**Exercise details**
Copy the listing from the line containing "cyan trapezoid: rotated 12 degrees clockwise" through the line containing "blue L-shape: rotated", substituting "half-circle" for "semicircle" and changing nothing else. Leave out the pictures.

**Data supplied**
--------------------------------

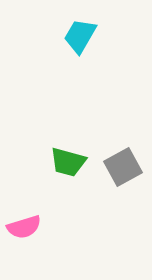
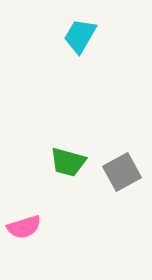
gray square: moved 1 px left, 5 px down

--------------------------------

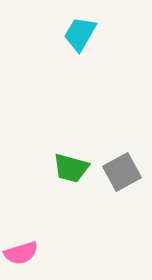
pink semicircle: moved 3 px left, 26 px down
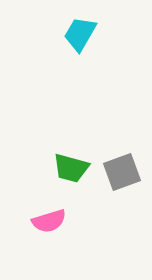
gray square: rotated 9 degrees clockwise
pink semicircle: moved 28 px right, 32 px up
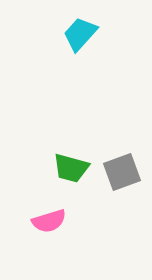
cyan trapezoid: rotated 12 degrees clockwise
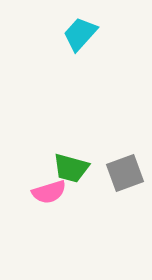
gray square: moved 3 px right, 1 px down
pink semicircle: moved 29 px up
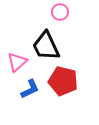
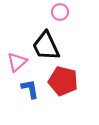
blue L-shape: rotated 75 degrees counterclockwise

--------------------------------

**Task response**
cyan trapezoid: rotated 12 degrees clockwise
gray square: moved 3 px right, 1 px down
pink half-circle: moved 29 px up
blue L-shape: rotated 75 degrees counterclockwise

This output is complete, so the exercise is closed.